## [Work task]
Don't include any picture when you restate the data word for word.

::::

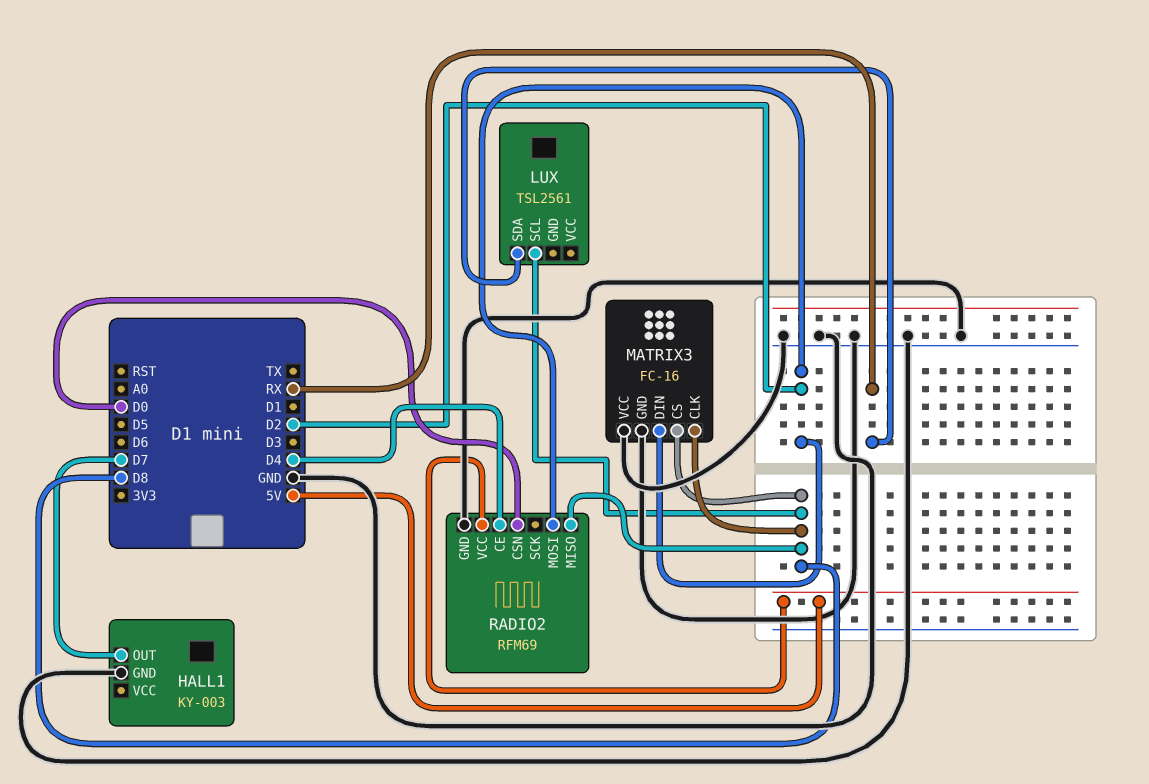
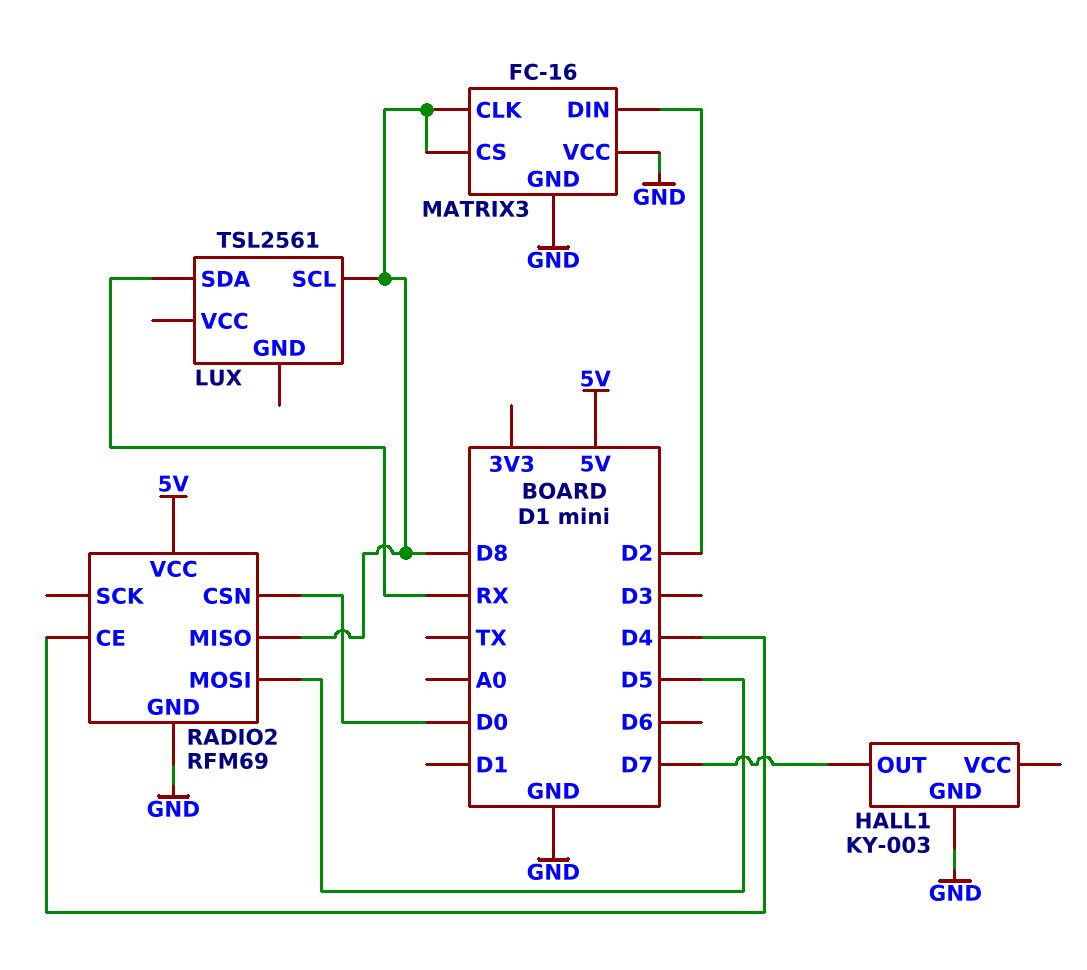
RADIO2 pin MOSI: D2 -> D5

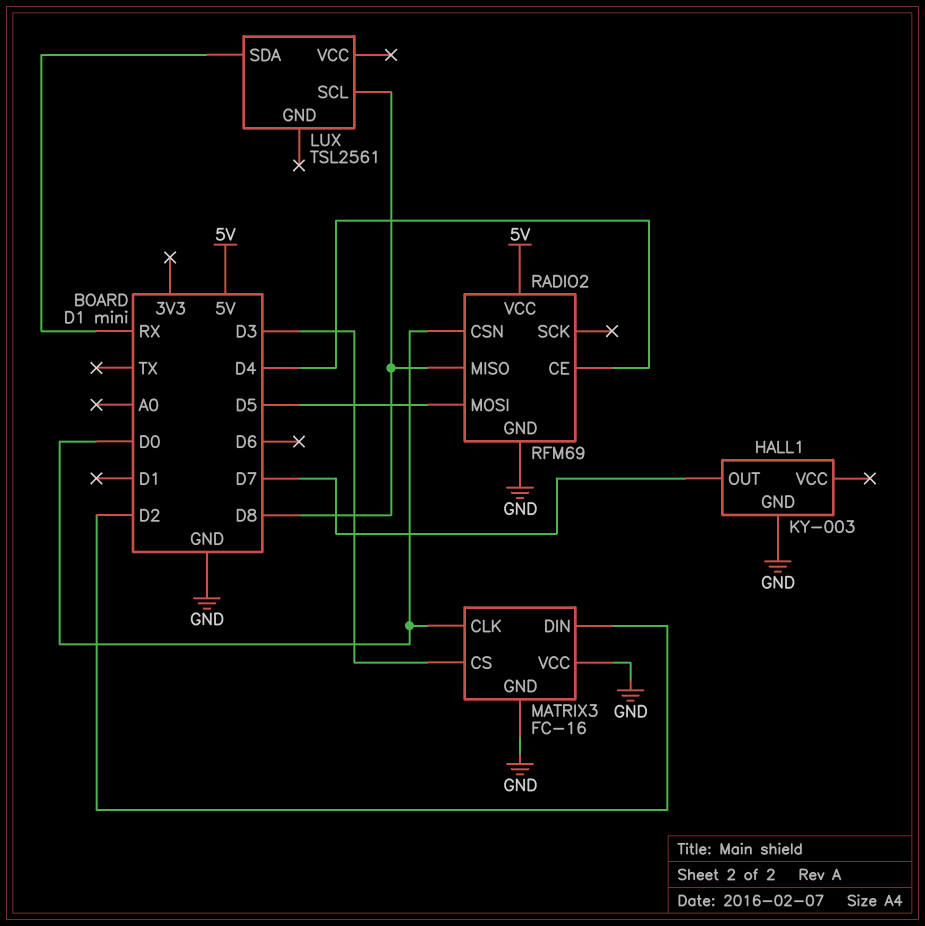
MATRIX3 pin CLK: D8 -> D0
MATRIX3 pin CS: D8 -> D3

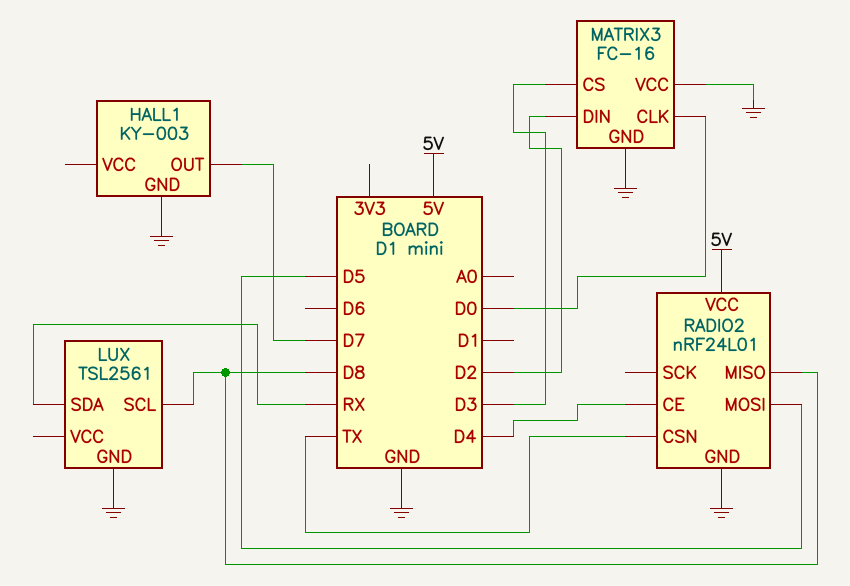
LUX pin GND: none -> GND
RADIO2: RFM69 -> nRF24L01
RADIO2 pin CSN: D0 -> TX

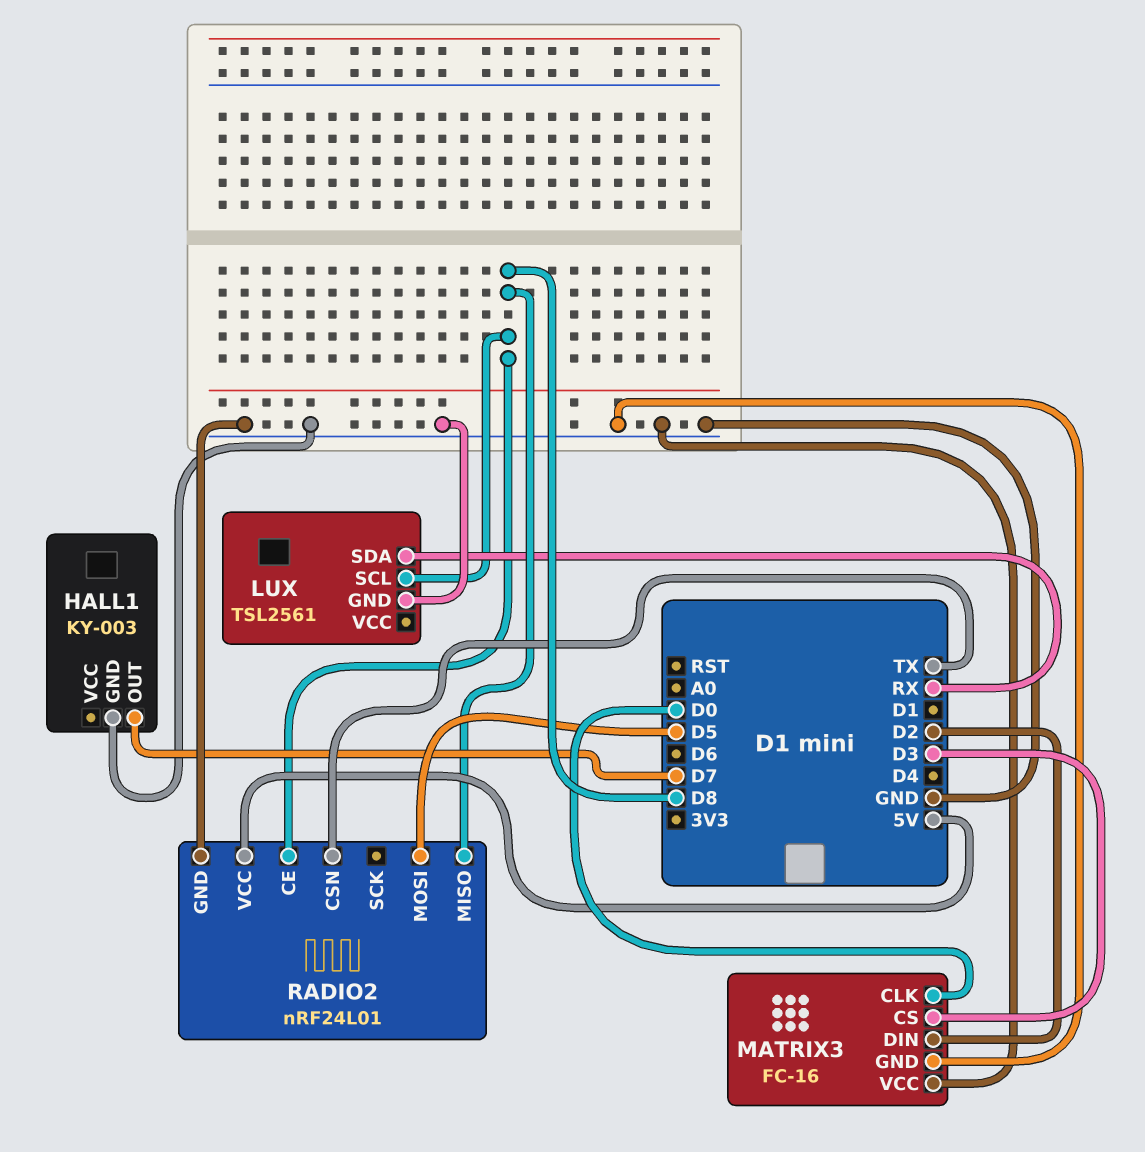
RADIO2 pin CE: D4 -> D8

::::

## [Response to this exercise]
RADIO2 pin MOSI: D2 -> D5

MATRIX3 pin CLK: D8 -> D0
MATRIX3 pin CS: D8 -> D3

LUX pin GND: none -> GND
RADIO2: RFM69 -> nRF24L01
RADIO2 pin CSN: D0 -> TX

RADIO2 pin CE: D4 -> D8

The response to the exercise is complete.